Repeat the data that follows verbatim. Images are not part of the copy.
* * *
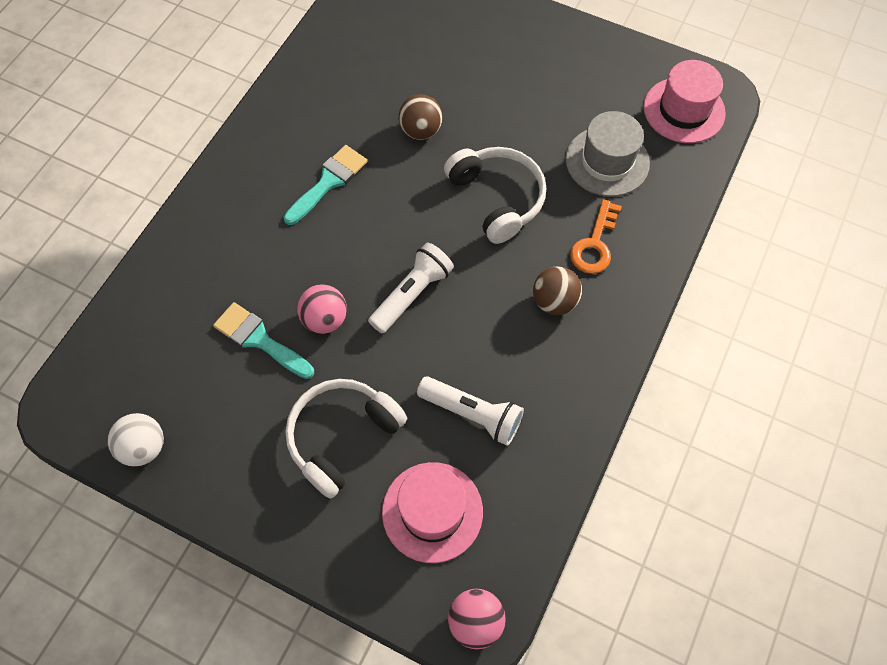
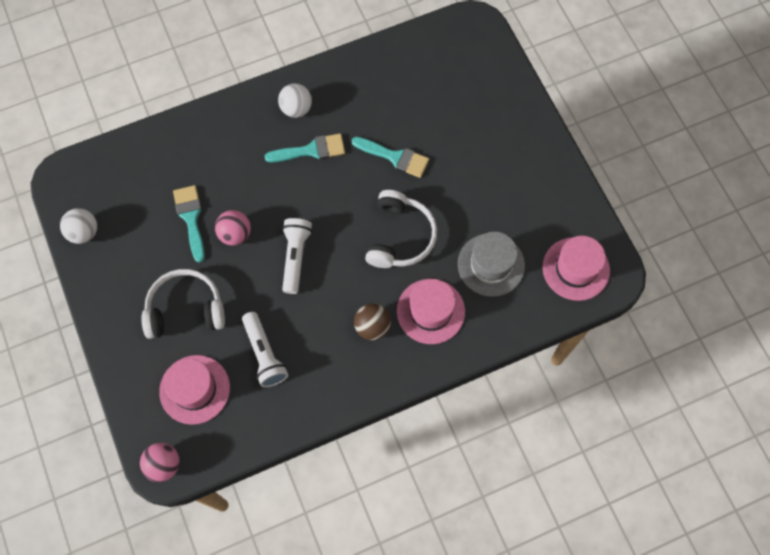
camera: 40 degrees right, 5 degrees up
(275, 154) = (296, 109): none -> white ball
(412, 294) = (295, 257): white flashlight -> white flashlight turned 75 degrees counterclockwise
(421, 131) = (395, 157): brown ball -> turquoise brush
(595, 244) = (430, 311): orange key -> pink hat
* * *
## OUTPUT FOR THIS TASK
camera: 40 degrees right, 5 degrees up
(275, 154) = (296, 109): none -> white ball
(412, 294) = (295, 257): white flashlight -> white flashlight turned 75 degrees counterclockwise
(421, 131) = (395, 157): brown ball -> turquoise brush
(595, 244) = (430, 311): orange key -> pink hat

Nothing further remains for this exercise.